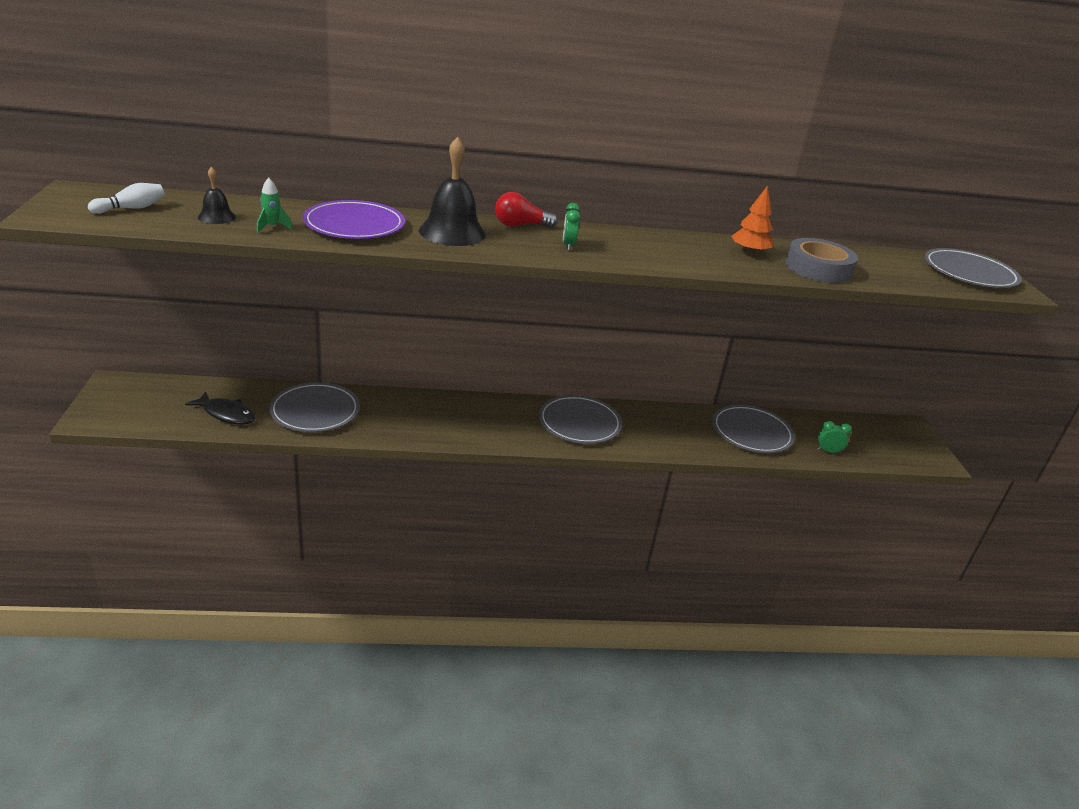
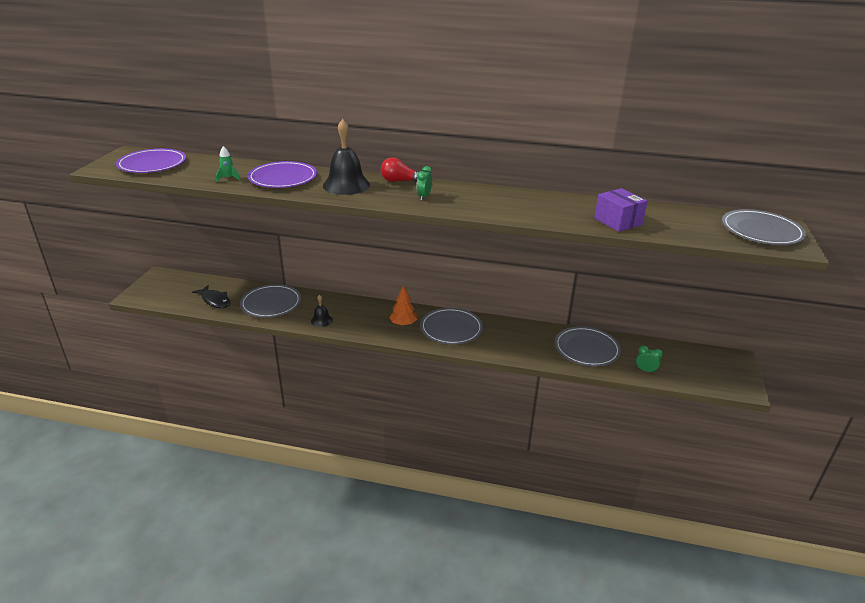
camera: 20 degrees right, 0 degrees up
(131, 208) = (152, 164): white bowling pin -> purple plate
(216, 217) = (199, 171): black bell -> black bell (321, 320)
(749, 252) = (567, 207): orange tree -> orange tree (403, 324)
(818, 268) = (618, 221): grey tape -> purple box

THE TASK: Please repeat the listing precisely, excluding the pictures it contains.

ANSWER TO THIS PROBLEM:
camera: 20 degrees right, 0 degrees up
(131, 208) = (152, 164): white bowling pin -> purple plate
(216, 217) = (199, 171): black bell -> black bell (321, 320)
(749, 252) = (567, 207): orange tree -> orange tree (403, 324)
(818, 268) = (618, 221): grey tape -> purple box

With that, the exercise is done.